# ASSIGNMENT
Return each of the entries below precisely, with no pictures in the result.
(MATERIAL PROVIDED Opens)
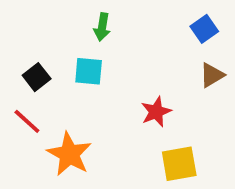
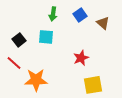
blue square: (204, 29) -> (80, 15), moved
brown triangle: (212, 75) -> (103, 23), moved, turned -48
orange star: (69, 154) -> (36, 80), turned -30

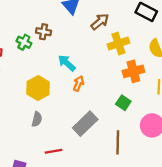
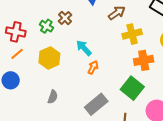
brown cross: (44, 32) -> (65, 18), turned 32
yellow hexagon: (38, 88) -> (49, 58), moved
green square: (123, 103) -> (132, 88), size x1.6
(MATERIAL PROVIDED Closes)
# SOLVED PROBLEM
blue square: (204, 29) -> (80, 15), moved
brown triangle: (212, 75) -> (103, 23), moved, turned -48
orange star: (69, 154) -> (36, 80), turned -30

brown cross: (44, 32) -> (65, 18), turned 32
yellow hexagon: (38, 88) -> (49, 58), moved
green square: (123, 103) -> (132, 88), size x1.6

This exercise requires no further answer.